Supplied information
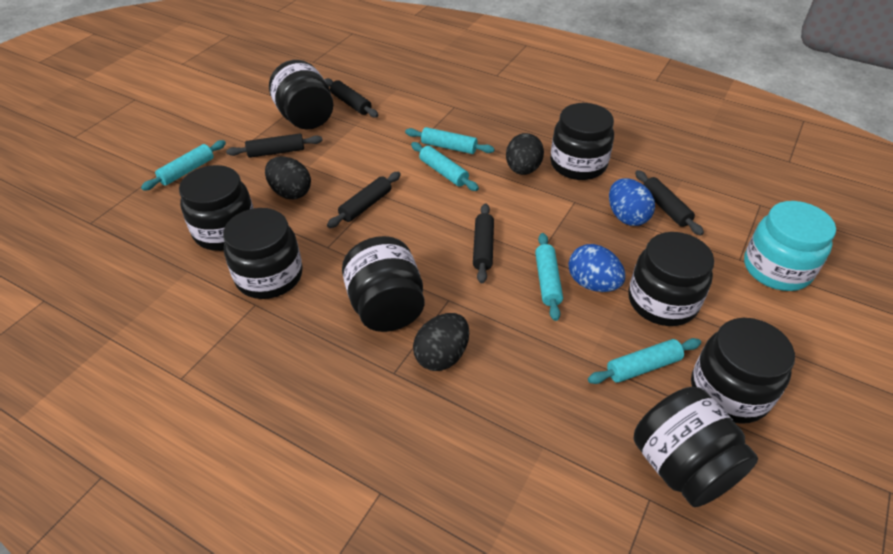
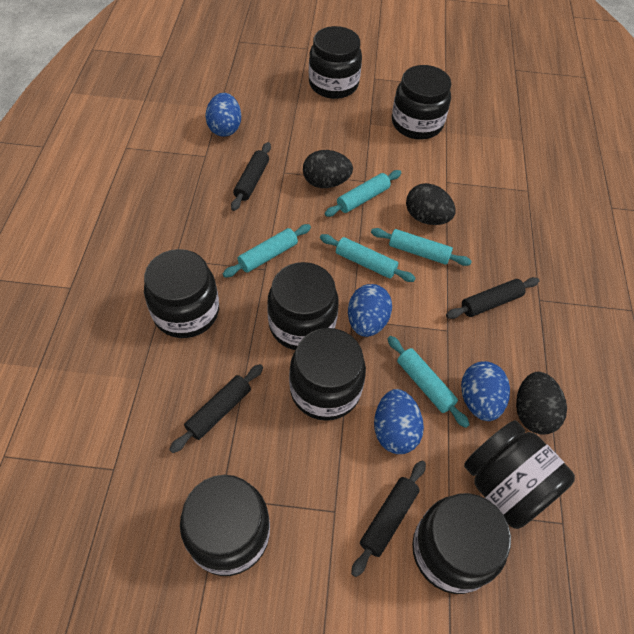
black rolling pin: 5 -> 4
blue egg: 2 -> 4
turquoise jar: 1 -> 0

What is needed
Apart from the pictures, repeat the data above exactly.

Output
black rolling pin: 5 -> 4
blue egg: 2 -> 4
turquoise jar: 1 -> 0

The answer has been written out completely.